*WORK ORDER:*
Copy, word for word, the line containing "tan tile H4:H5" and each line that follows it in the entries below; pictures do not belong in the copy.

---*---

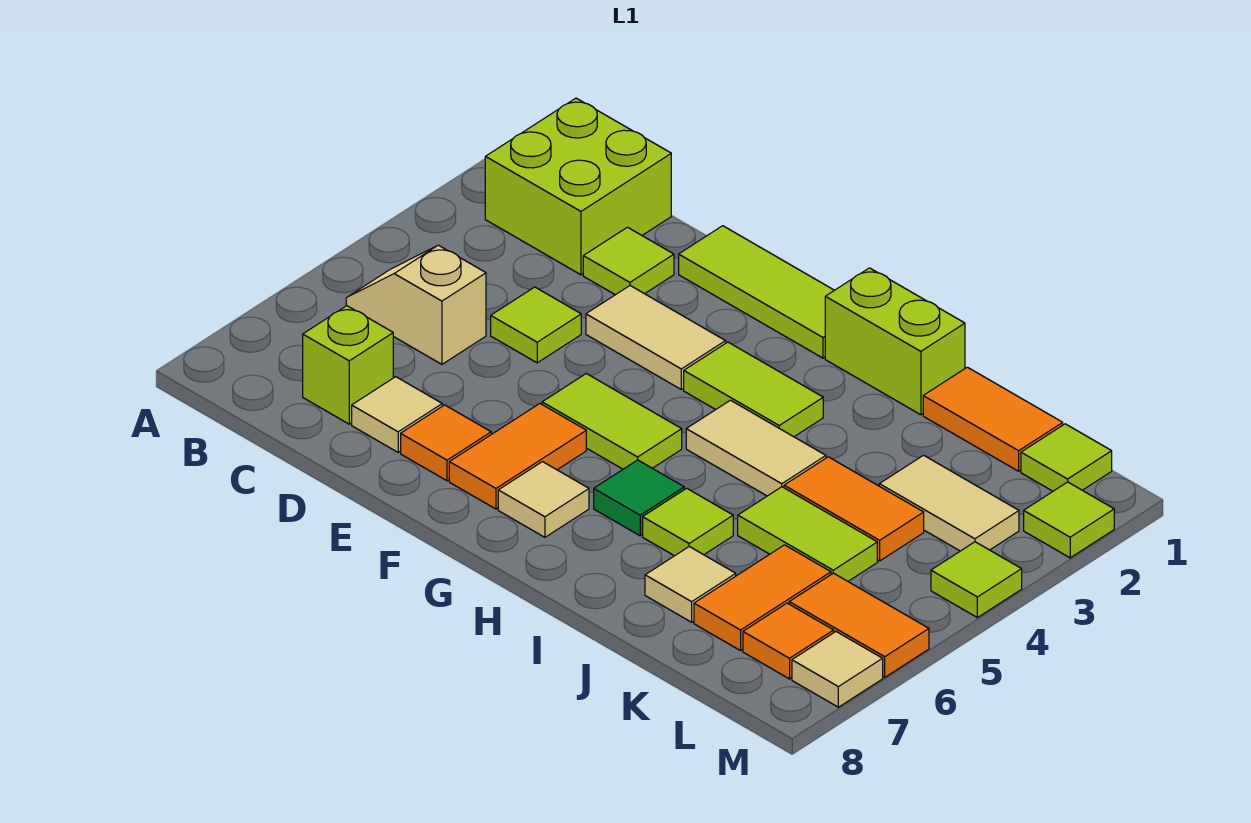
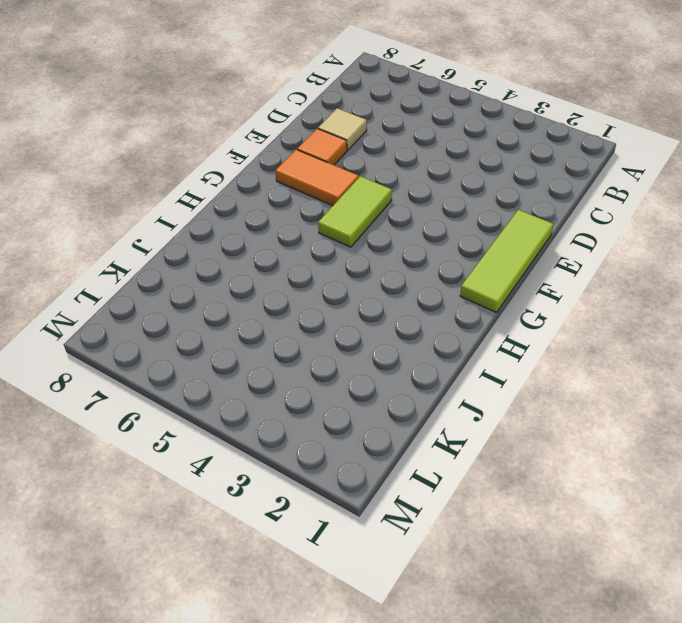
none -> lime brick B1:C2 level 1
none -> tan slope B5:C5 level 1 top C
none -> lime brick C7 level 1

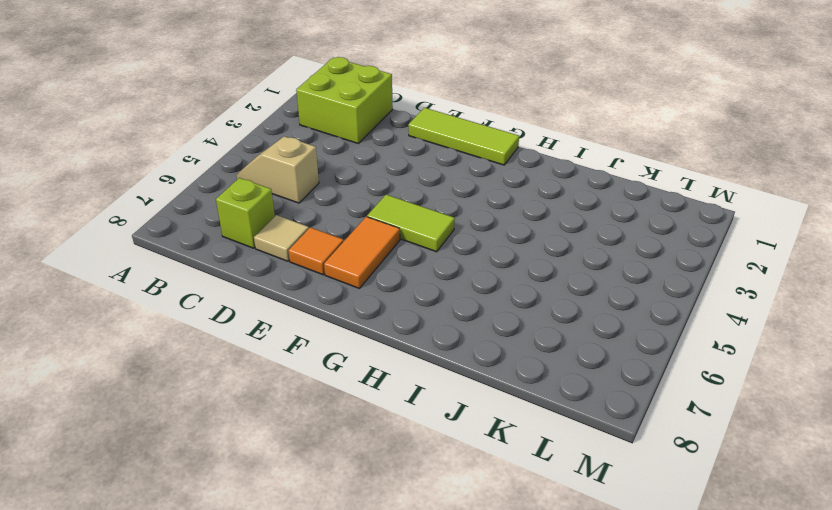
none -> lime tile D2 level 1
none -> lime tile D4 level 1
none -> tan tile E3:F3 level 1

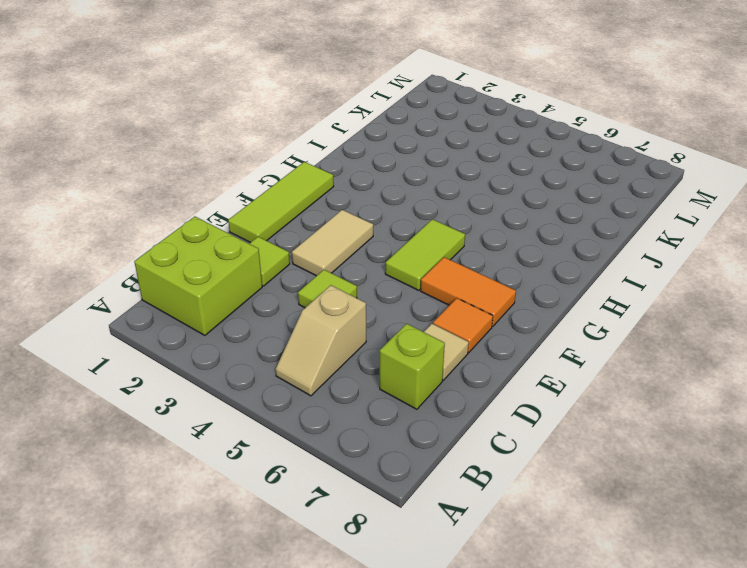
none -> lime tile G3:H3 level 1
none -> tan tile G7 level 1
none -> lime brick H1:I1 level 1

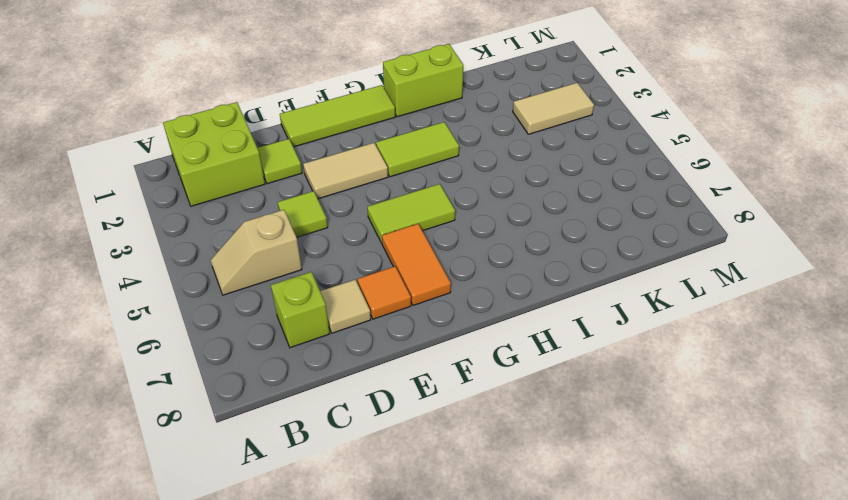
none -> tan tile G7 level 1
none -> tan tile H4:I4 level 1
none -> green tile H6 level 1

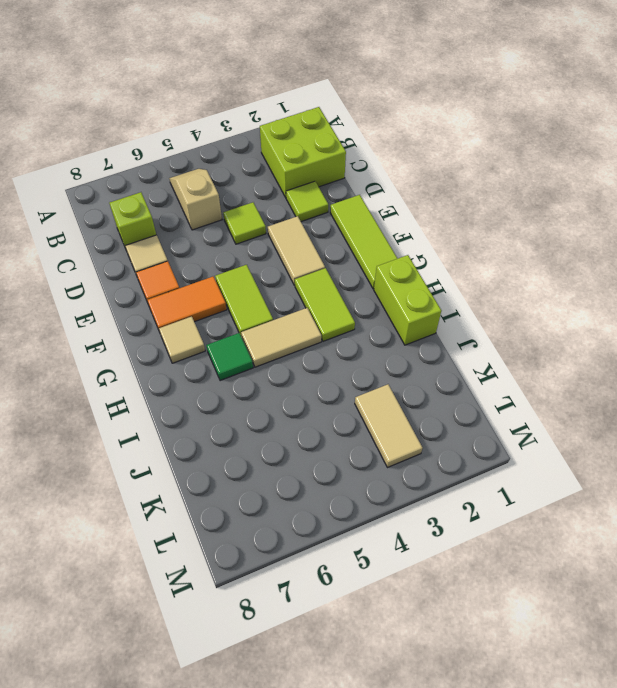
tan tile H4:H5 level 1 -> tan tile H4:I4 level 1
none -> lime tile I6 level 1
none -> orange tile J1:K1 level 1
none -> orange tile J4:K4 level 1

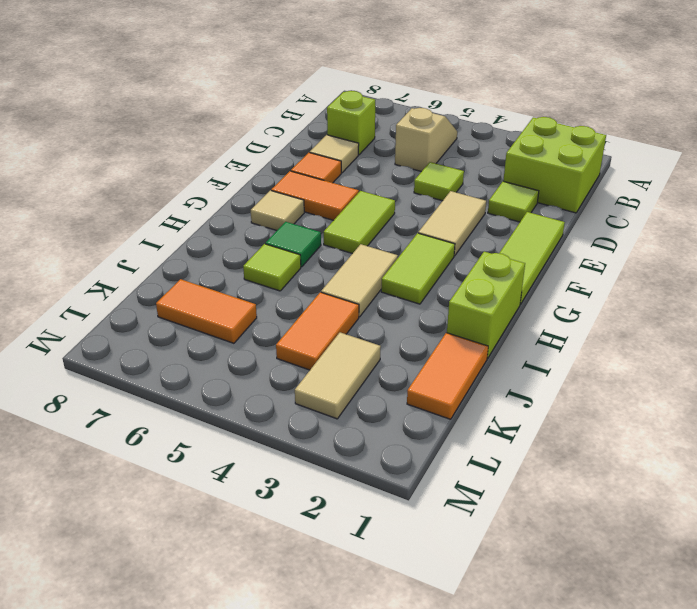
none -> lime tile J5:K5 level 1
none -> tan tile J7 level 1
none -> lime tile L1 level 1

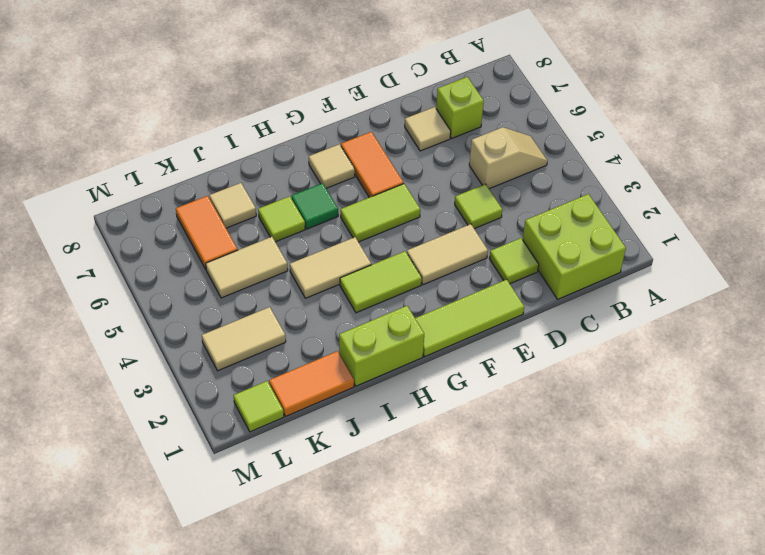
tan tile J5:K5 level 1 -> lime tile J5:K5 level 1
none -> orange tile E7 level 1
none -> orange tile J4:K4 level 1
none -> orange tile L6:M6 level 1

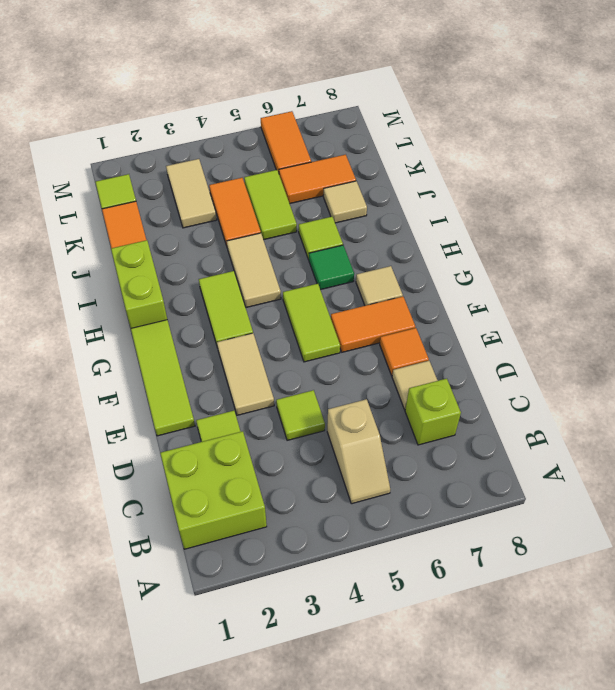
none -> orange tile L7 level 1
none -> lime tile M2 level 1
none -> lime tile M4 level 1

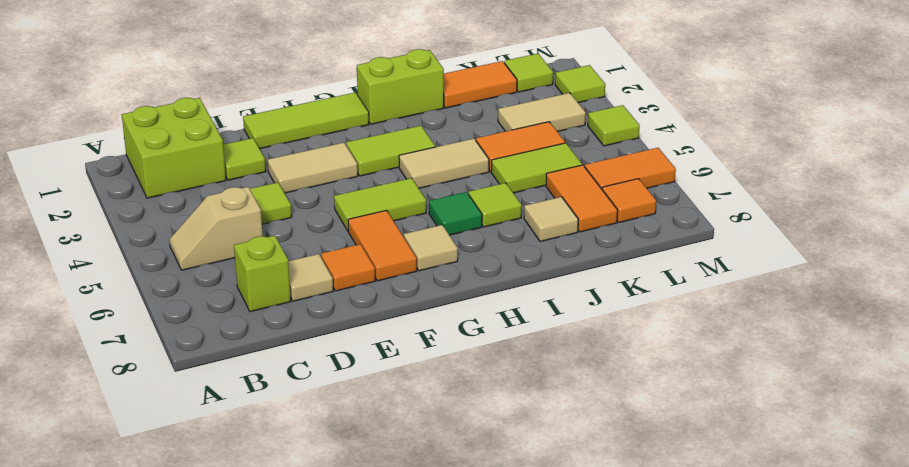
none -> tan tile M7 level 1

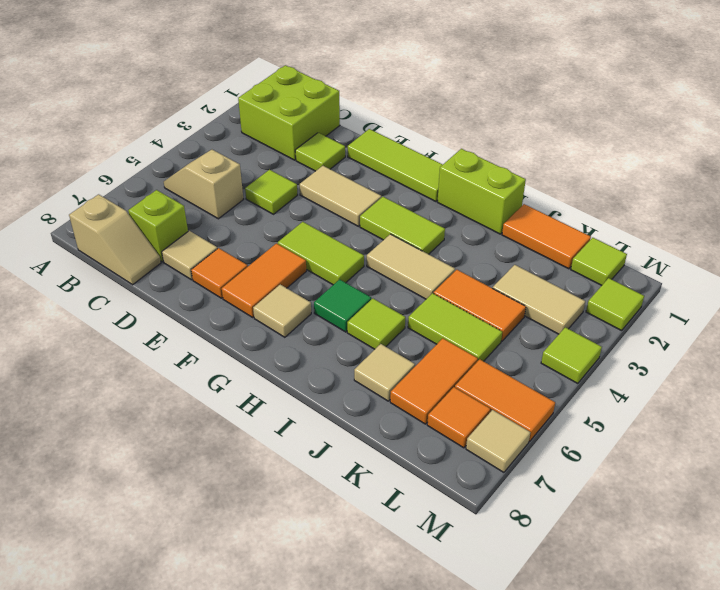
tan slope B8:C8 level 1 top B -> none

---*---

*SOLUTION:*
tan tile H4:H5 level 1 -> tan tile H4:I4 level 1
none -> lime tile I6 level 1
none -> orange tile J1:K1 level 1
none -> orange tile J4:K4 level 1

none -> lime tile J5:K5 level 1
none -> tan tile J7 level 1
none -> lime tile L1 level 1

tan tile J5:K5 level 1 -> lime tile J5:K5 level 1
none -> orange tile E7 level 1
none -> orange tile J4:K4 level 1
none -> orange tile L6:M6 level 1

none -> orange tile L7 level 1
none -> lime tile M2 level 1
none -> lime tile M4 level 1

none -> tan tile M7 level 1

tan slope B8:C8 level 1 top B -> none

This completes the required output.